> Material to process:
++++++++

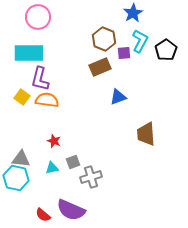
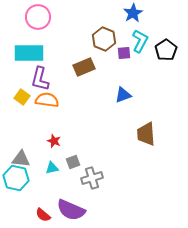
brown rectangle: moved 16 px left
blue triangle: moved 5 px right, 2 px up
gray cross: moved 1 px right, 1 px down
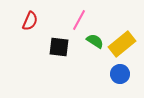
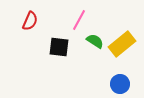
blue circle: moved 10 px down
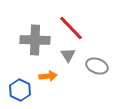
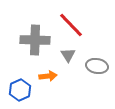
red line: moved 3 px up
gray ellipse: rotated 10 degrees counterclockwise
blue hexagon: rotated 10 degrees clockwise
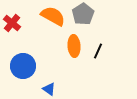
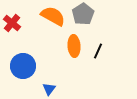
blue triangle: rotated 32 degrees clockwise
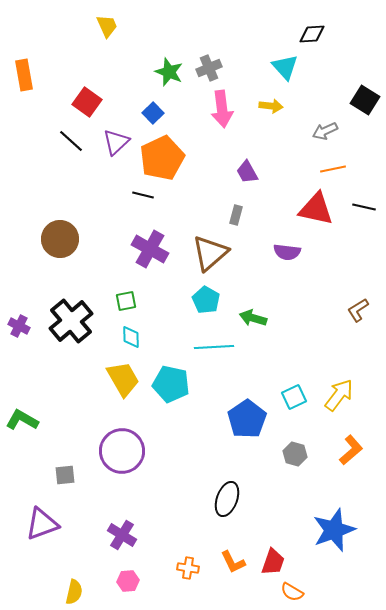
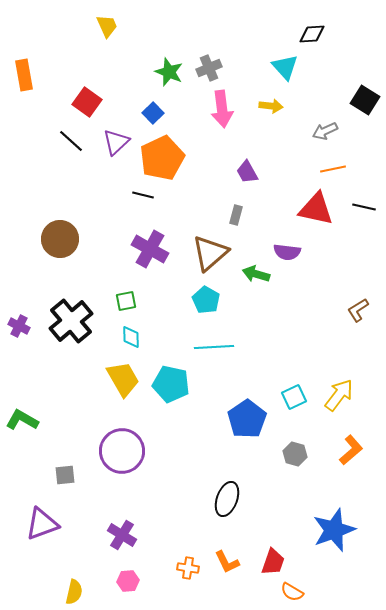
green arrow at (253, 318): moved 3 px right, 44 px up
orange L-shape at (233, 562): moved 6 px left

++++++++

> Exercise description: Every entry must be written out exactly, with all pictures left out.

> Exercise answer:
brown rectangle: moved 16 px left
blue triangle: moved 5 px right, 2 px up
gray cross: moved 1 px right, 1 px down
blue circle: moved 10 px down
red line: moved 3 px up
gray ellipse: rotated 10 degrees counterclockwise
blue hexagon: rotated 10 degrees clockwise
blue triangle: rotated 32 degrees clockwise
green arrow at (253, 318): moved 3 px right, 44 px up
orange L-shape at (233, 562): moved 6 px left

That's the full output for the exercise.